____ Source records

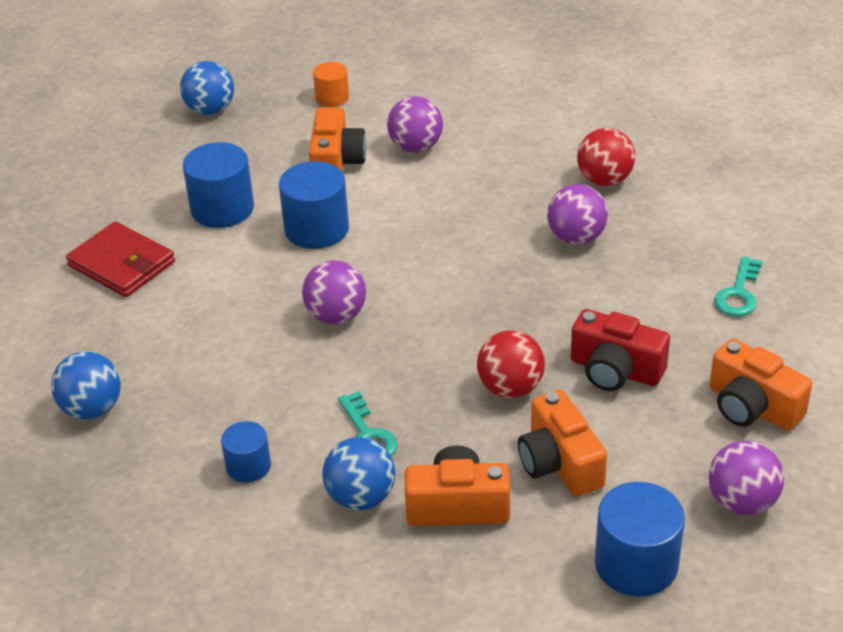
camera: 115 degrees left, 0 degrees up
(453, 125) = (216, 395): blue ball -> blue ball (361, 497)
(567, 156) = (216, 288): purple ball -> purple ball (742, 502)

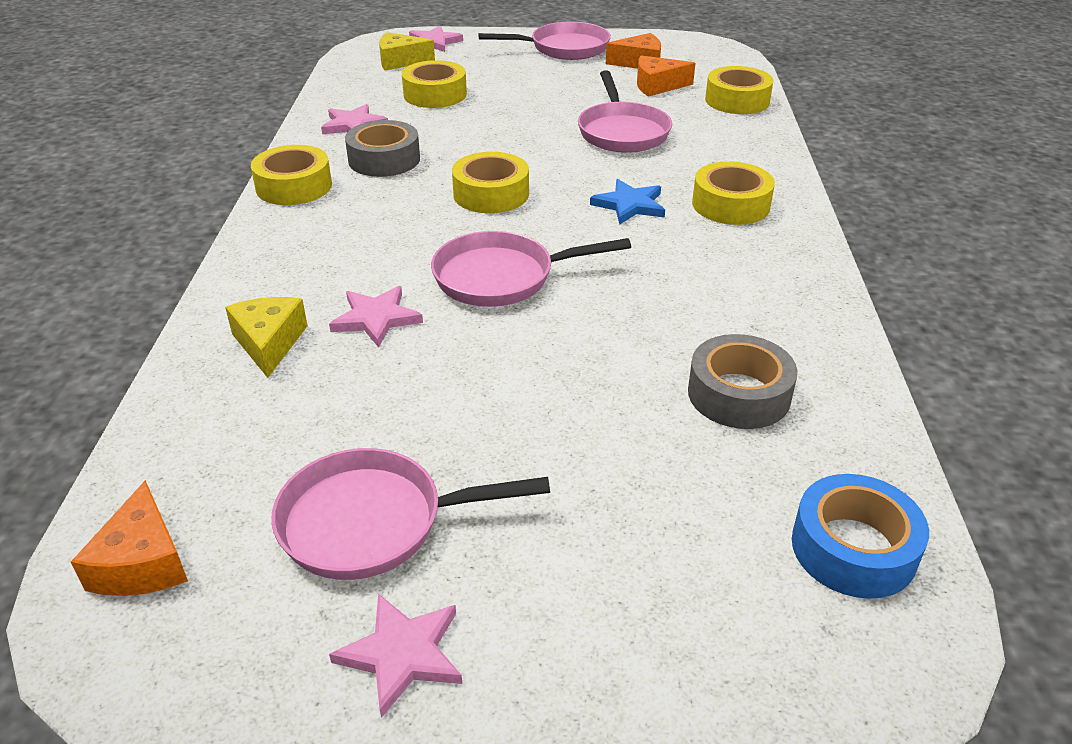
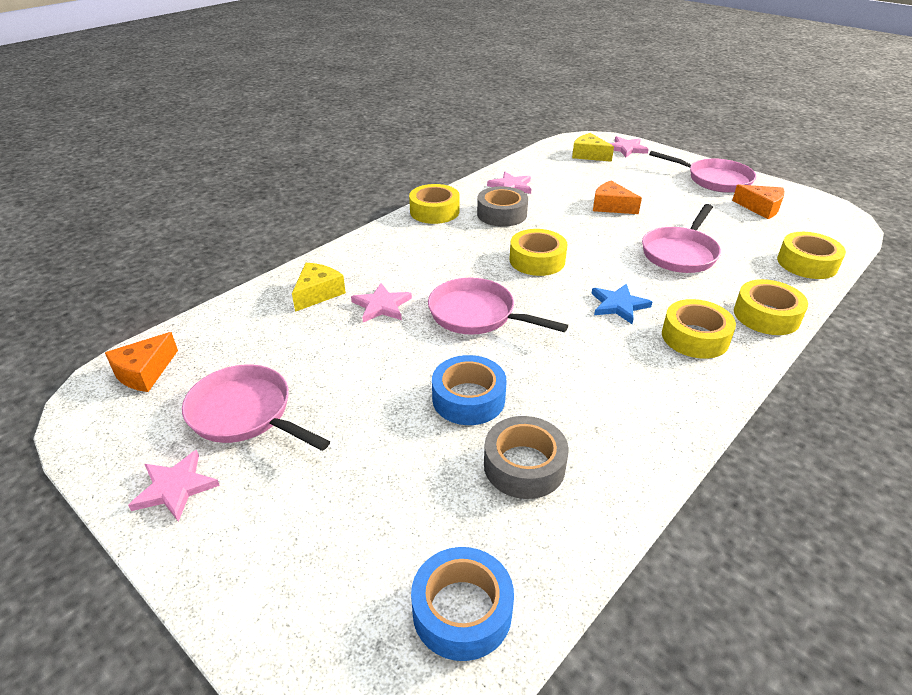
camera: 40 degrees right, 0 degrees up
(435, 94) = (583, 183): yellow tape -> yellow tape (766, 315)
(606, 363) = (468, 398): none -> blue tape
(657, 86) = (753, 230): orange cheese -> orange cheese (611, 206)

________

Problem to solve >> If an entry above holds a picture, leave that picture out and print the rest exactly.

Result of the task >>
camera: 115 degrees left, 0 degrees up
(453, 125) = (216, 395): blue ball -> blue ball (361, 497)
(567, 156) = (216, 288): purple ball -> purple ball (742, 502)

camera: 40 degrees right, 0 degrees up
(435, 94) = (583, 183): yellow tape -> yellow tape (766, 315)
(606, 363) = (468, 398): none -> blue tape
(657, 86) = (753, 230): orange cheese -> orange cheese (611, 206)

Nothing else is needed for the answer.